Task goal: Return every line below exactly as written.

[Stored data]
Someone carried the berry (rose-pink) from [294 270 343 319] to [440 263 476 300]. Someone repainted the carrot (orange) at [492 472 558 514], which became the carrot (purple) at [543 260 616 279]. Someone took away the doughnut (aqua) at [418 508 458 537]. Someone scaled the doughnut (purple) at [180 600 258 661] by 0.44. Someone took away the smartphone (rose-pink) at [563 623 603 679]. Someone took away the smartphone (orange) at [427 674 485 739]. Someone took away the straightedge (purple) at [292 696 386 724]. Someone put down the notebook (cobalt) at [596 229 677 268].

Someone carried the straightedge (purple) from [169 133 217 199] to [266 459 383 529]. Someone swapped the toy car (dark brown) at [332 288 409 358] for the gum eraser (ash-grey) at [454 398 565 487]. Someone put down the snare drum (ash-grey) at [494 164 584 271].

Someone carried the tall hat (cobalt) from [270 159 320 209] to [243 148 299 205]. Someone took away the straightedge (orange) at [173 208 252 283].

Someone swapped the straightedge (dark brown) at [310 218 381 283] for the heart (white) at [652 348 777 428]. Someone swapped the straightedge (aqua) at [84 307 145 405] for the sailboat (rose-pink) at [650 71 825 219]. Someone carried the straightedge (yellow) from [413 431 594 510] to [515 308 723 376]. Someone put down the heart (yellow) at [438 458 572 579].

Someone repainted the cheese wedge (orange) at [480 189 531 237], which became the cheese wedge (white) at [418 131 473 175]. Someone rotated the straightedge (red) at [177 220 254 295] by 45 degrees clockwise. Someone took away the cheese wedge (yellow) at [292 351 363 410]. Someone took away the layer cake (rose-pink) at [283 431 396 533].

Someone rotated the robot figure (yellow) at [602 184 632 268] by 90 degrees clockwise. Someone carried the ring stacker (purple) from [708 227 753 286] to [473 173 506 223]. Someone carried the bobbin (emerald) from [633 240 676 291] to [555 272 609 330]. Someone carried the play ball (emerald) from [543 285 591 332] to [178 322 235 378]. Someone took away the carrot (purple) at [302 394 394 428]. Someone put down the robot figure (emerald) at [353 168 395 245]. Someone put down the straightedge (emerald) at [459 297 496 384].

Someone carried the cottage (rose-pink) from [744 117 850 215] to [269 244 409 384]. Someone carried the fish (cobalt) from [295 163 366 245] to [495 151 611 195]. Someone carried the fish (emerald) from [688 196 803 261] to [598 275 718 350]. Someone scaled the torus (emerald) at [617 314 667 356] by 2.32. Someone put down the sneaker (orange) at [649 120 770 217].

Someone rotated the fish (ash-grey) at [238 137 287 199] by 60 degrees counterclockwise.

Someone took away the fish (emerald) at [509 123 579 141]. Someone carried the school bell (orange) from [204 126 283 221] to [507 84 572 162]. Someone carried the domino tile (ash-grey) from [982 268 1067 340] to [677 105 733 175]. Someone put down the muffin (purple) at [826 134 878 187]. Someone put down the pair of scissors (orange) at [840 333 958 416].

Task output:
Someone carried the berry (rose-pink) from [294 270 343 319] to [440 263 476 300]. Someone repainted the carrot (orange) at [492 472 558 514], which became the carrot (purple) at [543 260 616 279]. Someone took away the doughnut (aqua) at [418 508 458 537]. Someone scaled the doughnut (purple) at [180 600 258 661] by 0.44. Someone took away the smartphone (rose-pink) at [563 623 603 679]. Someone took away the smartphone (orange) at [427 674 485 739]. Someone took away the straightedge (purple) at [292 696 386 724]. Someone put down the notebook (cobalt) at [596 229 677 268].

Someone carried the straightedge (purple) from [169 133 217 199] to [266 459 383 529]. Someone swapped the toy car (dark brown) at [332 288 409 358] for the gum eraser (ash-grey) at [454 398 565 487]. Someone put down the snare drum (ash-grey) at [494 164 584 271].

Someone carried the tall hat (cobalt) from [270 159 320 209] to [243 148 299 205]. Someone took away the straightedge (orange) at [173 208 252 283].

Someone swapped the straightedge (dark brown) at [310 218 381 283] for the heart (white) at [652 348 777 428]. Someone swapped the straightedge (aqua) at [84 307 145 405] for the sailboat (rose-pink) at [650 71 825 219]. Someone carried the straightedge (yellow) from [413 431 594 510] to [515 308 723 376]. Someone put down the heart (yellow) at [438 458 572 579].

Someone repainted the cheese wedge (orange) at [480 189 531 237], which became the cheese wedge (white) at [418 131 473 175]. Someone rotated the straightedge (red) at [177 220 254 295] by 45 degrees clockwise. Someone took away the cheese wedge (yellow) at [292 351 363 410]. Someone took away the layer cake (rose-pink) at [283 431 396 533].

Someone rotated the robot figure (yellow) at [602 184 632 268] by 90 degrees clockwise. Someone carried the ring stacker (purple) from [708 227 753 286] to [473 173 506 223]. Someone carried the bobbin (emerald) from [633 240 676 291] to [555 272 609 330]. Someone carried the play ball (emerald) from [543 285 591 332] to [178 322 235 378]. Someone took away the carrot (purple) at [302 394 394 428]. Someone put down the robot figure (emerald) at [353 168 395 245]. Someone put down the straightedge (emerald) at [459 297 496 384].

Someone carried the cottage (rose-pink) from [744 117 850 215] to [269 244 409 384]. Someone carried the fish (cobalt) from [295 163 366 245] to [495 151 611 195]. Someone carried the fish (emerald) from [688 196 803 261] to [598 275 718 350]. Someone scaled the torus (emerald) at [617 314 667 356] by 2.32. Someone put down the sneaker (orange) at [649 120 770 217].

Someone rotated the fish (ash-grey) at [238 137 287 199] by 60 degrees counterclockwise.

Someone took away the fish (emerald) at [509 123 579 141]. Someone carried the school bell (orange) from [204 126 283 221] to [507 84 572 162]. Someone carried the domino tile (ash-grey) from [982 268 1067 340] to [677 105 733 175]. Someone put down the muffin (purple) at [826 134 878 187]. Someone put down the pair of scissors (orange) at [840 333 958 416].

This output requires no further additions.